What you will do:
In your copy, include no images and return each entry exactly as written.
(Supplied information)
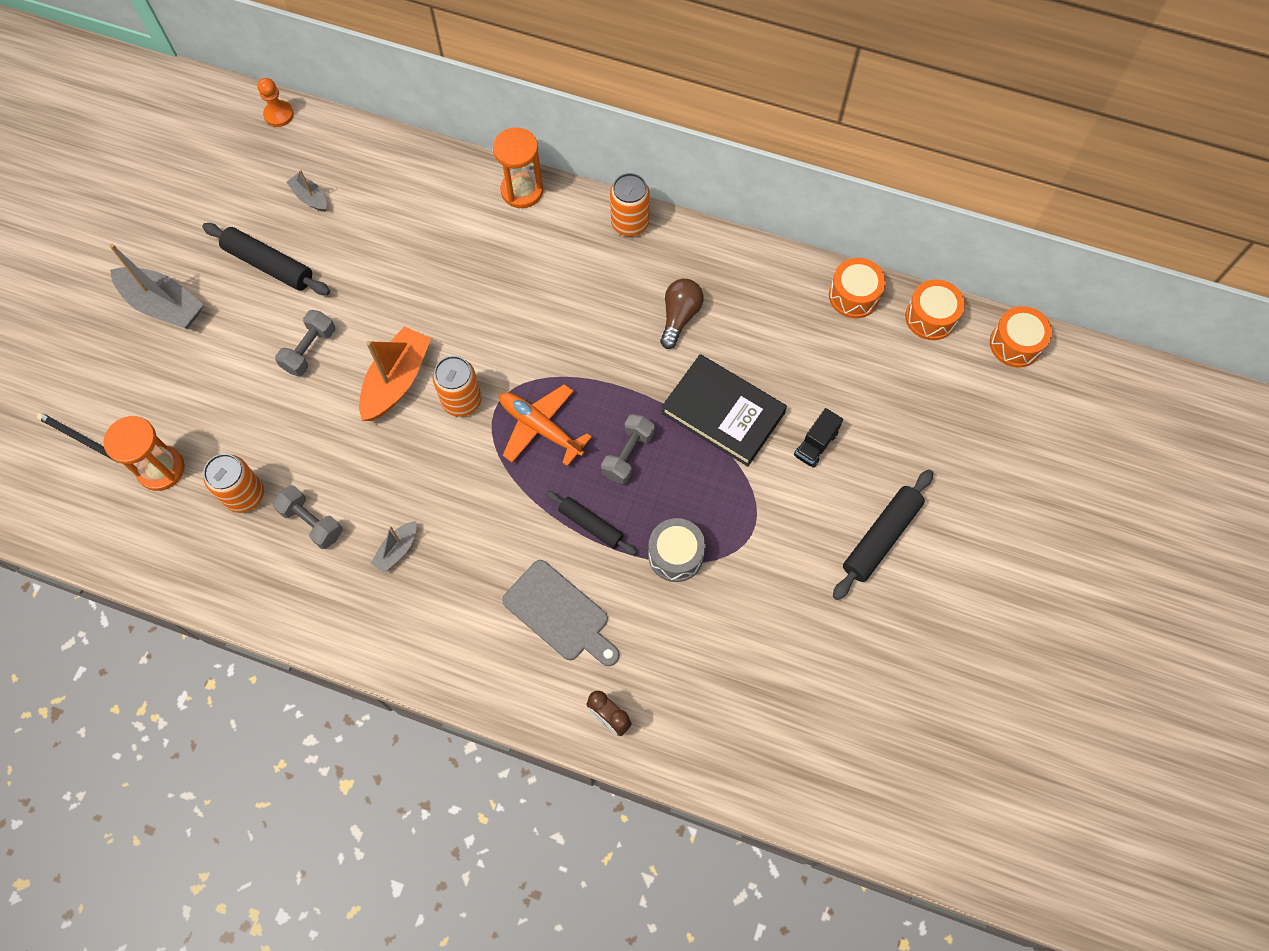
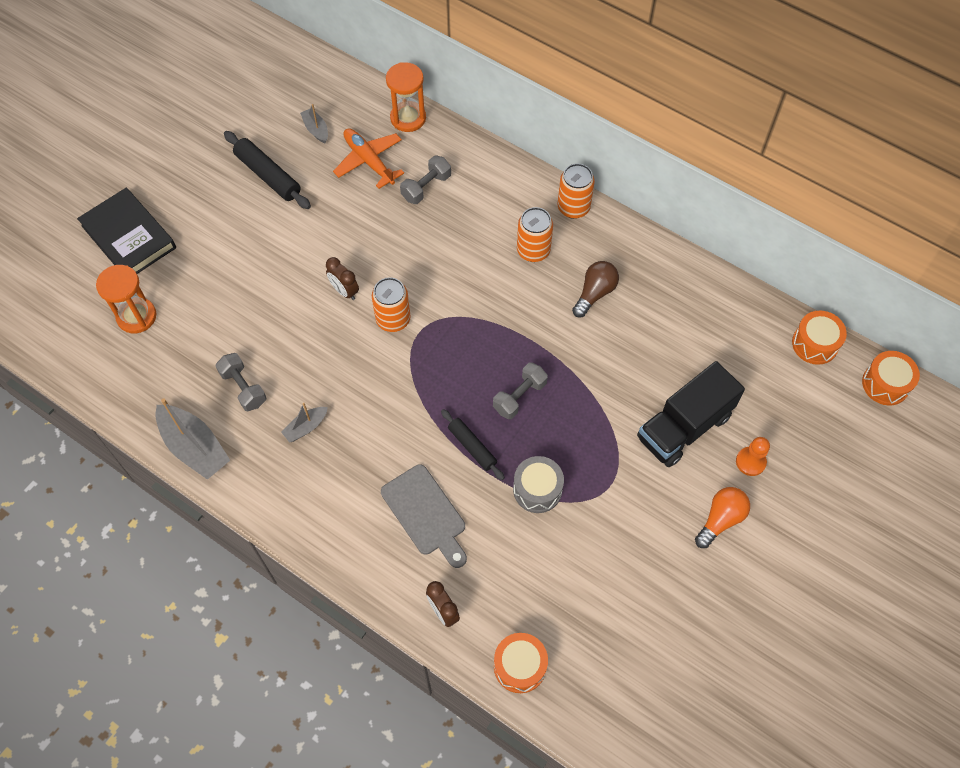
camera: 15 degrees right, 5 degrees down
(83, 440) = (83, 279): black pencil -> none
(163, 305) = (176, 188): grey boat -> grey boat (194, 447)
(245, 495) = (196, 353): orange can -> orange can (533, 250)
(279, 115) = (310, 59): orange pawn -> orange pawn (750, 462)
(309, 350) = (281, 250): grey dumbbell -> grey dumbbell (426, 187)
(397, 381) = (344, 291): orange boat -> brown clock
(522, 190) = (490, 161): orange hourglass -> orange hourglass (408, 118)
(540, 428) = (452, 357): orange plane -> orange plane (369, 161)
(723, 412) = (610, 381): black book -> black book (129, 237)
(815, 444) = (684, 427): black truck -> black truck, size x2.13
(854, 296) = (751, 310): orange drum -> orange drum (520, 666)
(880, 537) = (720, 519): black rolling pin -> orange light bulb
(End Supplied information)
Answer space:
camera: 15 degrees right, 5 degrees down
(83, 440) = (83, 279): black pencil -> none
(163, 305) = (176, 188): grey boat -> grey boat (194, 447)
(245, 495) = (196, 353): orange can -> orange can (533, 250)
(279, 115) = (310, 59): orange pawn -> orange pawn (750, 462)
(309, 350) = (281, 250): grey dumbbell -> grey dumbbell (426, 187)
(397, 381) = (344, 291): orange boat -> brown clock
(522, 190) = (490, 161): orange hourglass -> orange hourglass (408, 118)
(540, 428) = (452, 357): orange plane -> orange plane (369, 161)
(723, 412) = (610, 381): black book -> black book (129, 237)
(815, 444) = (684, 427): black truck -> black truck, size x2.13
(854, 296) = (751, 310): orange drum -> orange drum (520, 666)
(880, 537) = (720, 519): black rolling pin -> orange light bulb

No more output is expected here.